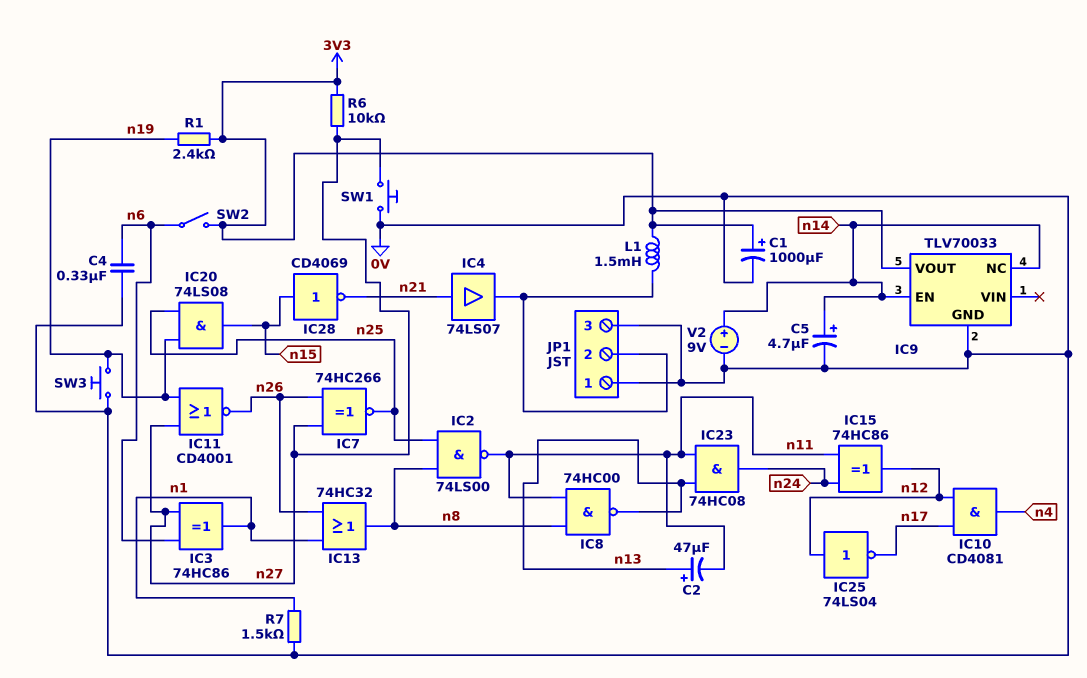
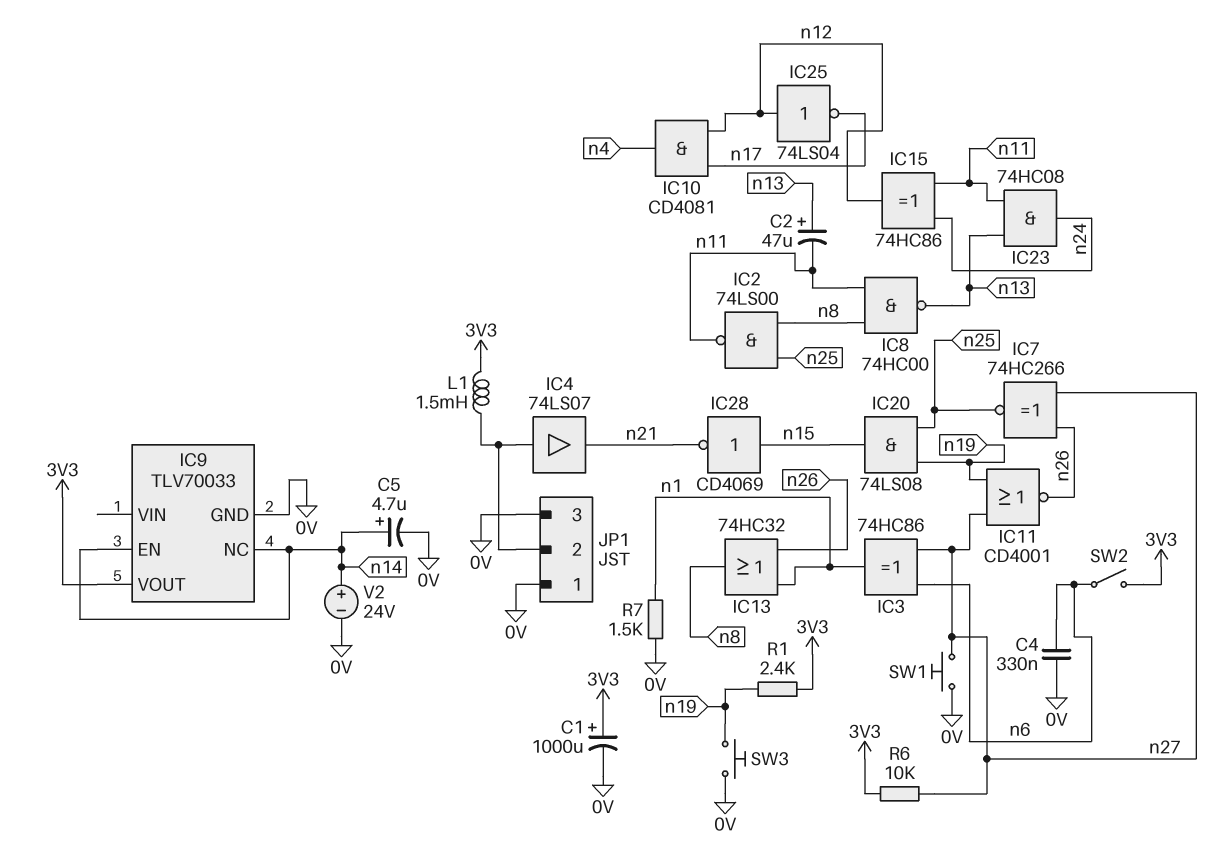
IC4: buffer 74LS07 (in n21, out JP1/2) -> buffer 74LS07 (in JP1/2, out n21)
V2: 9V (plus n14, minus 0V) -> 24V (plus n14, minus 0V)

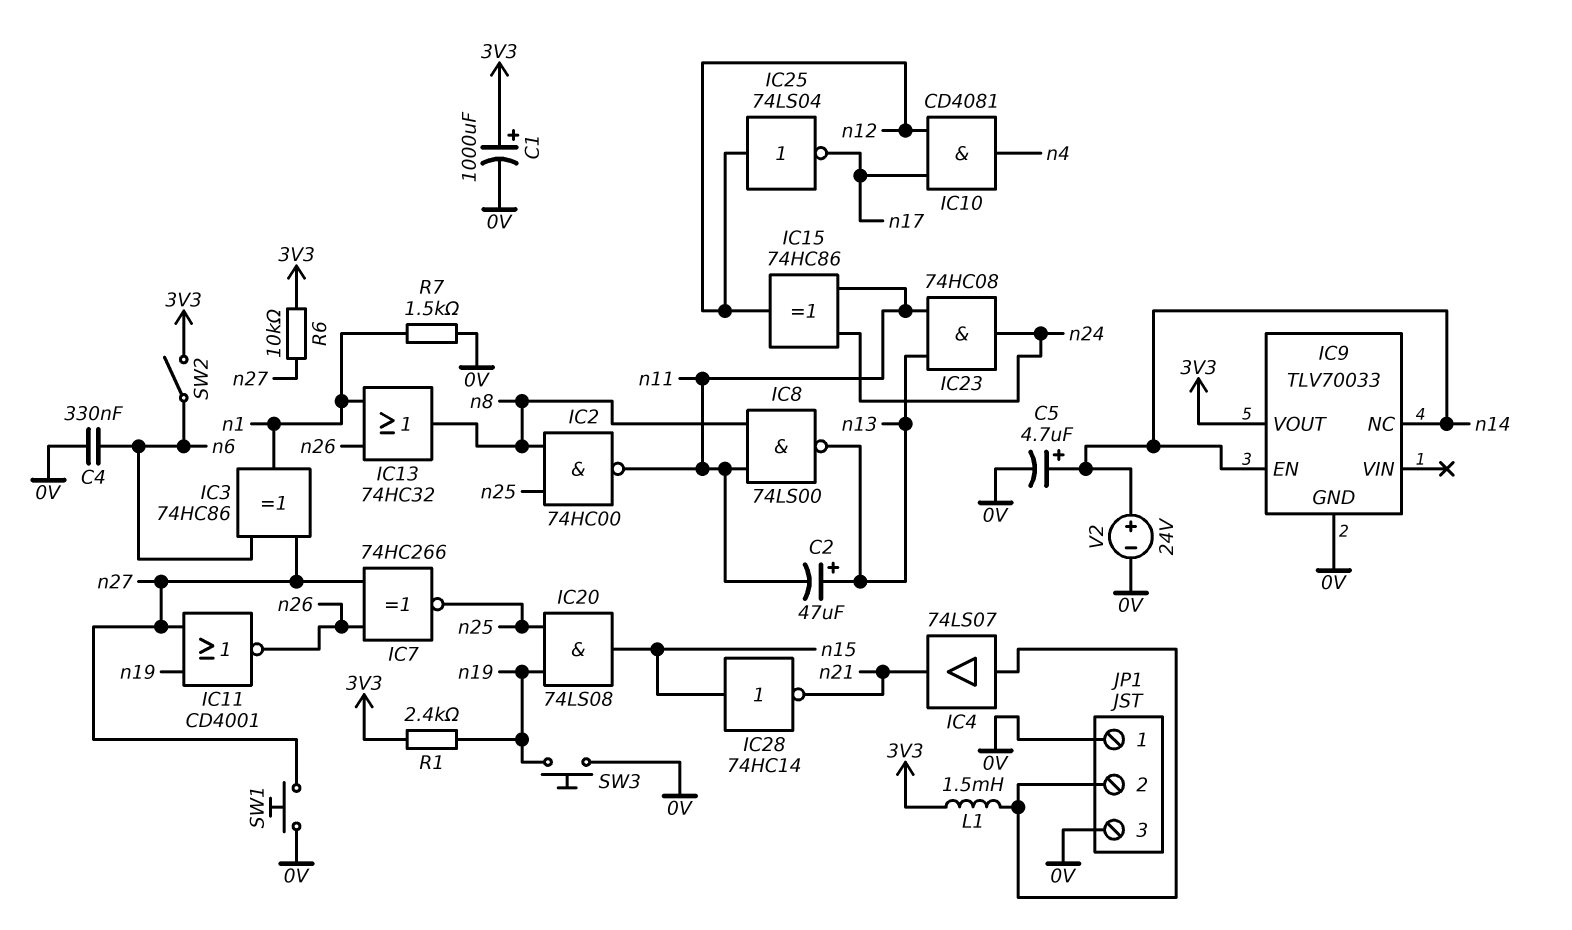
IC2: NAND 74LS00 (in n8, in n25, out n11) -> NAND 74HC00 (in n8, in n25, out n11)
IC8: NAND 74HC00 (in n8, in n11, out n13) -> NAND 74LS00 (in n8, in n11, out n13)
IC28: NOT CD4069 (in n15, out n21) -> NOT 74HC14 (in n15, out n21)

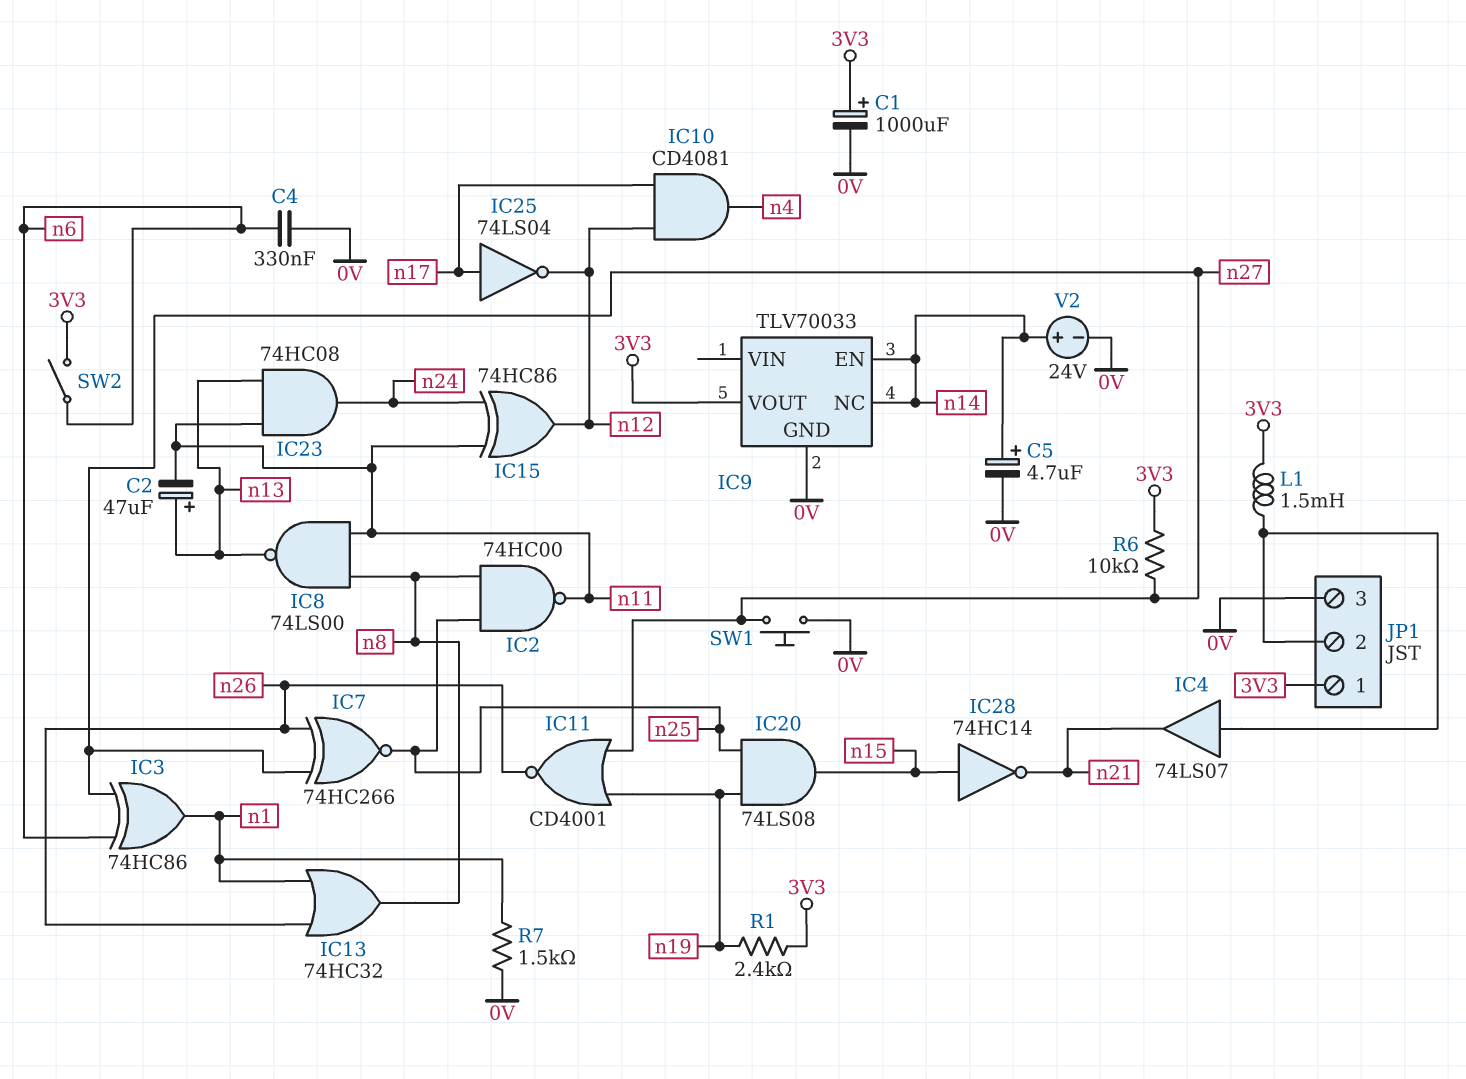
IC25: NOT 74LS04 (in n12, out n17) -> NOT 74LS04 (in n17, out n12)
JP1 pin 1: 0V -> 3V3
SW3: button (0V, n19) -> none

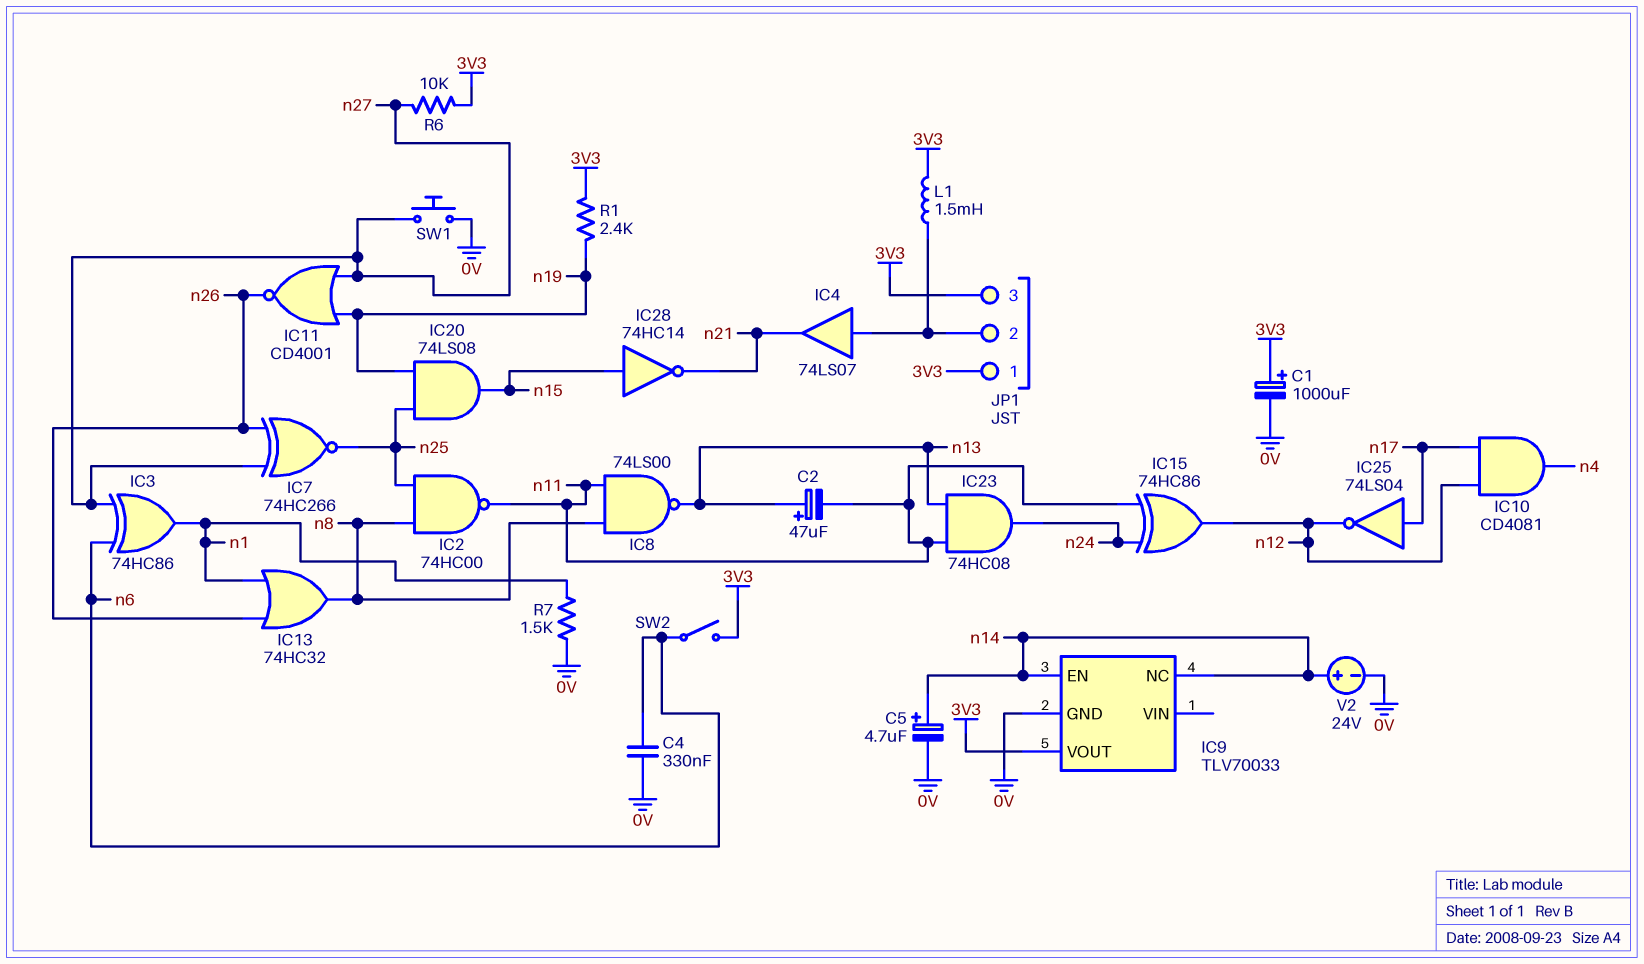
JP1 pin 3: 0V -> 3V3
- - -
• WORK INSTRUCTIONS: Line count for "NAND": count the lines in the records above that hold this word, and give only the number.

• YOUR RESPONSE: 2